- [WHAT YOU SHOULD DO]:
What do the lines from the one containing "RGB: KY-016 -> KY-009" through the end of the entries say? Quote them exactly, and only them.
*** SUPPLIED DATA Section Begins ***
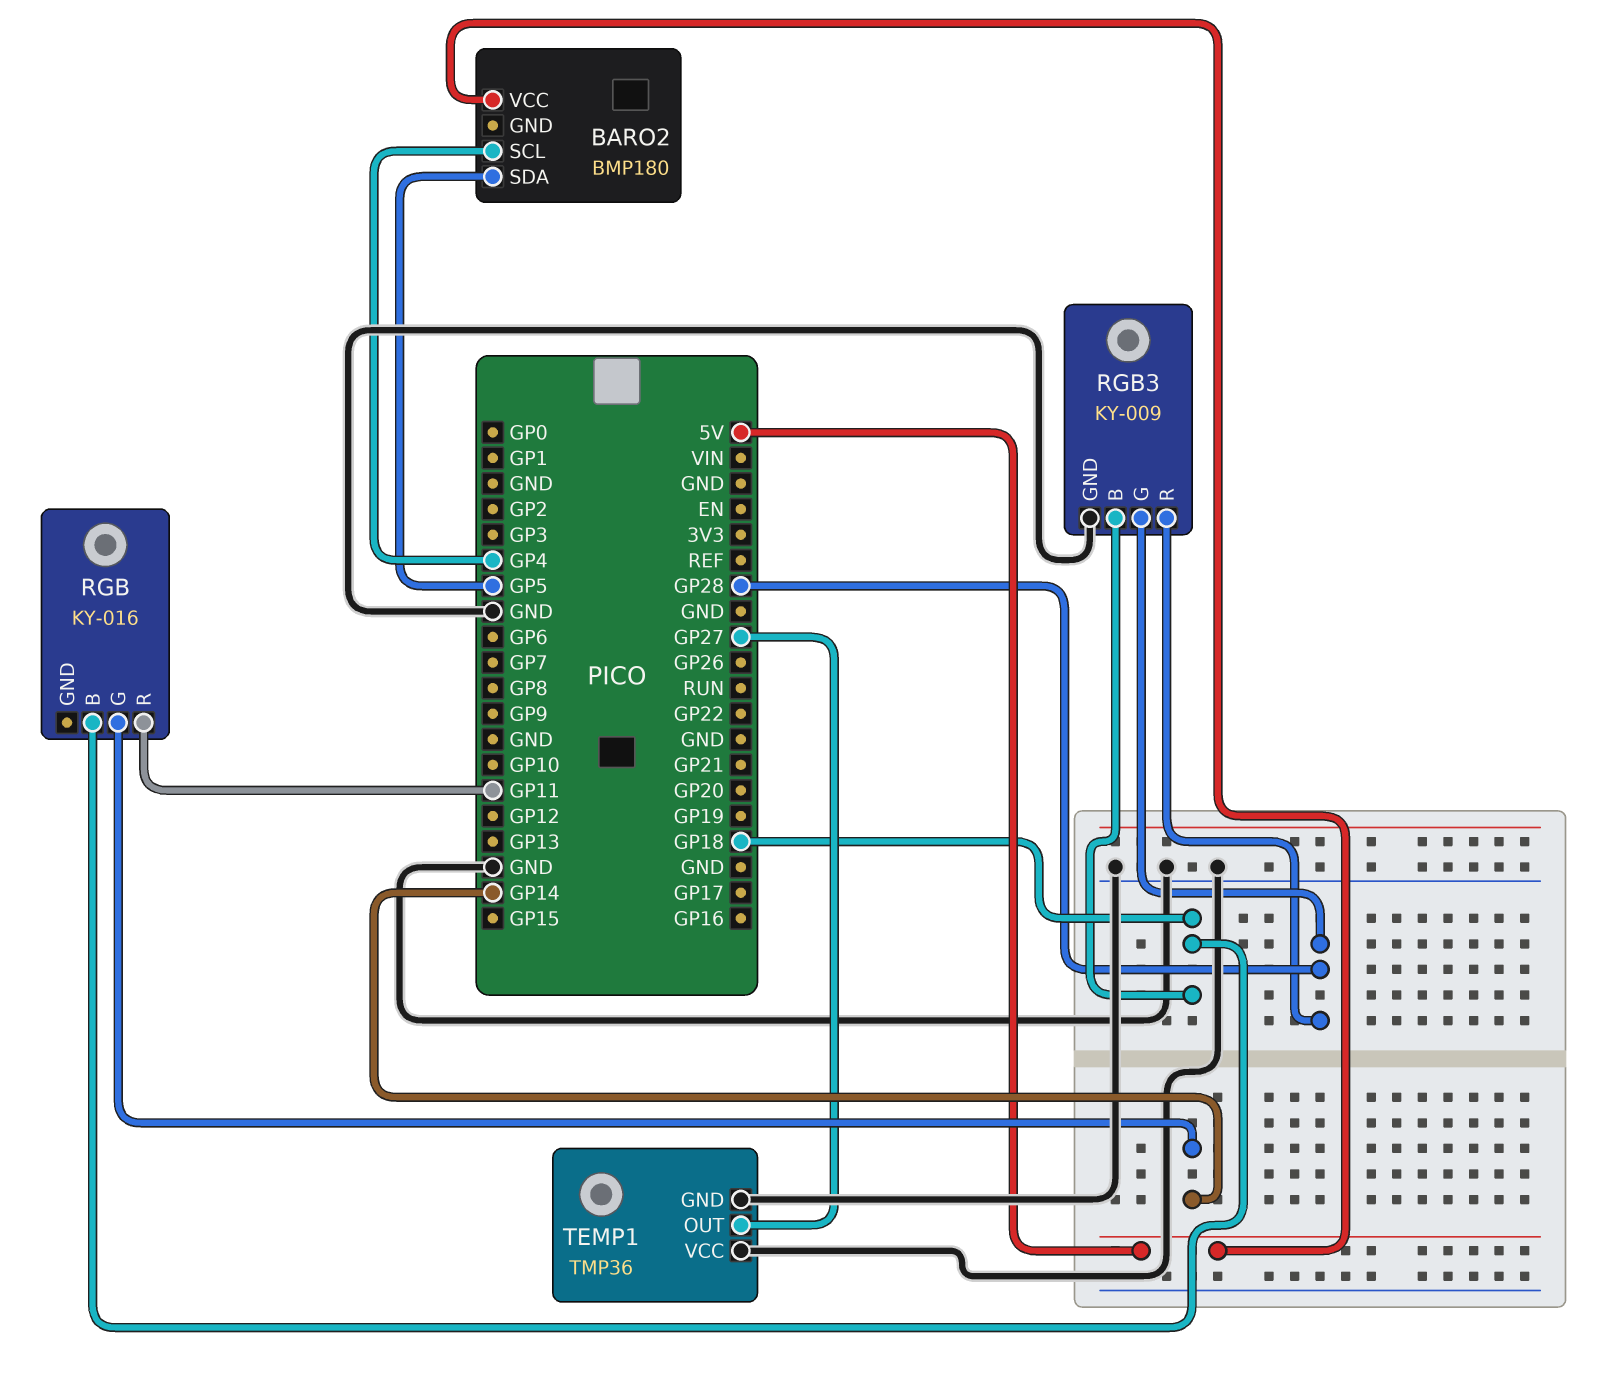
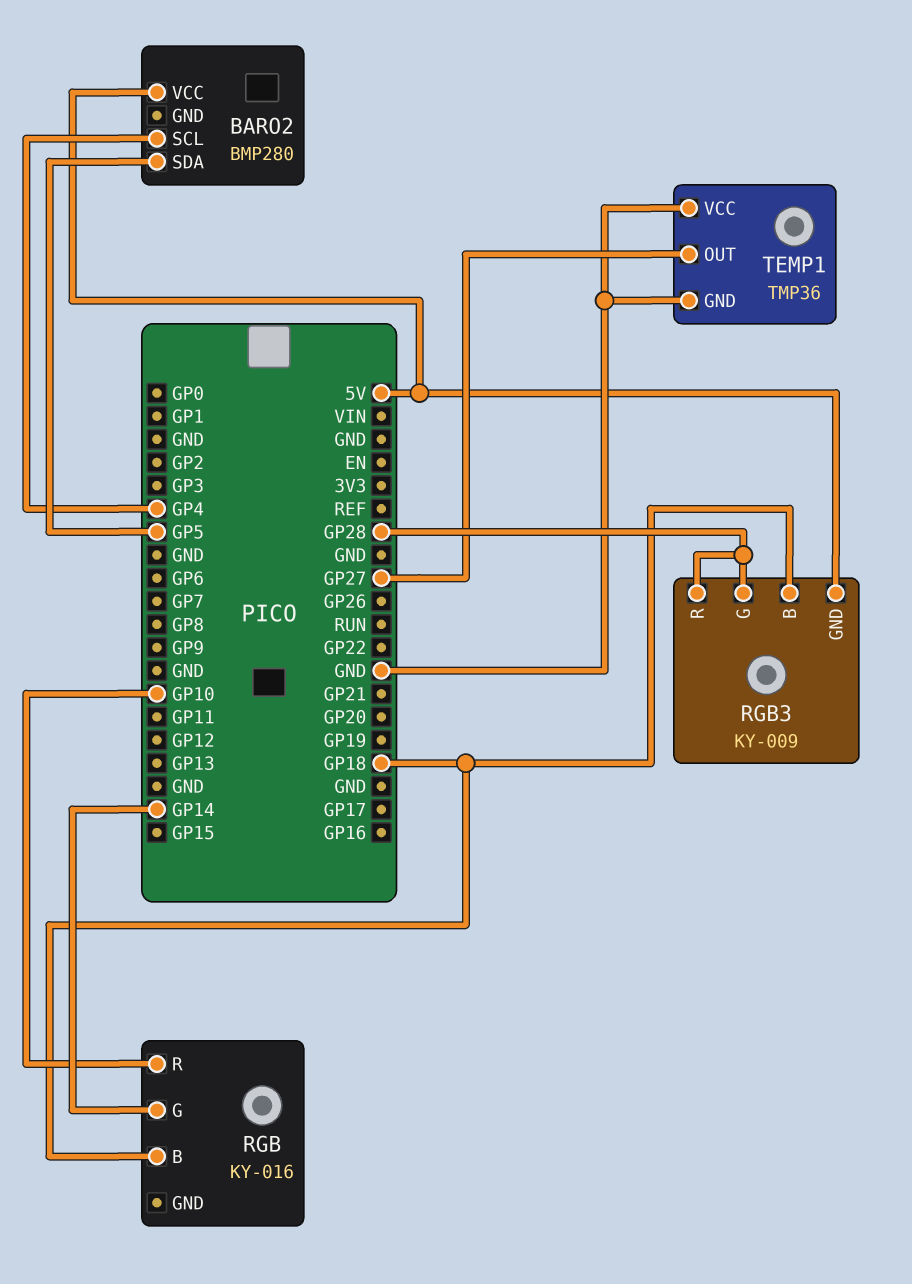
BARO2: BMP180 -> BMP280
RGB pin R: GP11 -> GP10
RGB3 pin GND: GND -> 5V

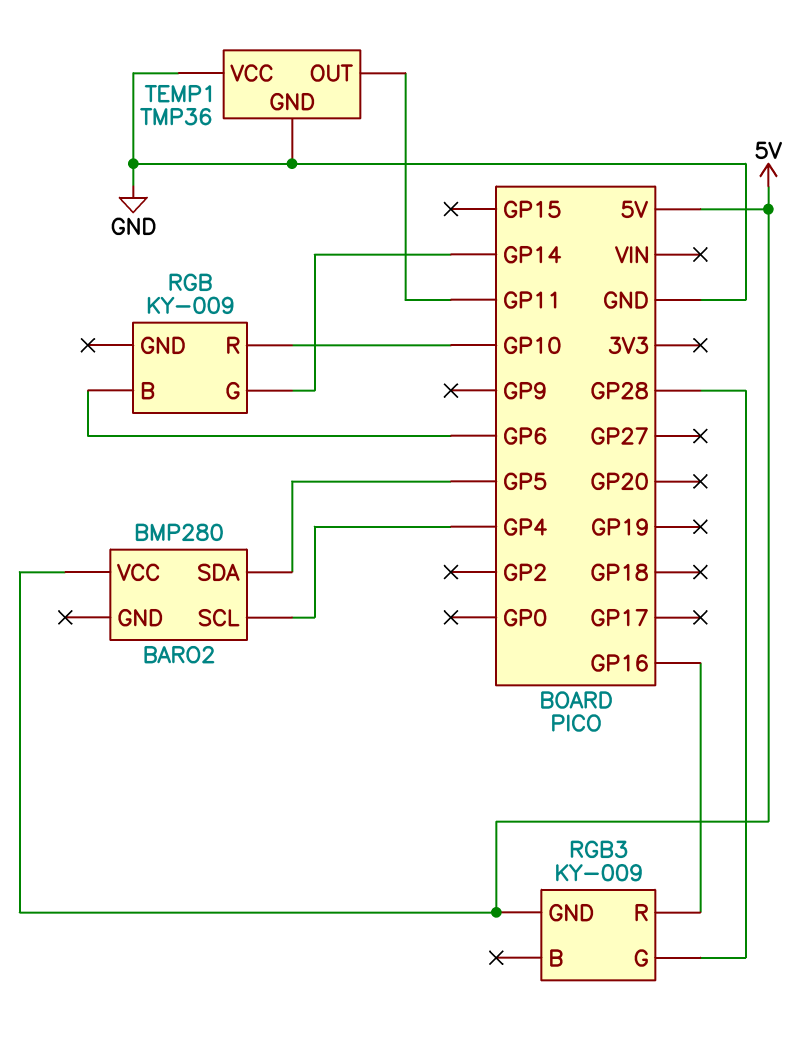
RGB: KY-016 -> KY-009
RGB pin B: GP18 -> GP6
RGB3 pin B: GP18 -> none
RGB3 pin R: GP28 -> GP16
TEMP1 pin OUT: GP27 -> GP11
*** SUPPLIED DATA Section Ends ***
- [RESULT OF THE TASK]:
RGB: KY-016 -> KY-009
RGB pin B: GP18 -> GP6
RGB3 pin B: GP18 -> none
RGB3 pin R: GP28 -> GP16
TEMP1 pin OUT: GP27 -> GP11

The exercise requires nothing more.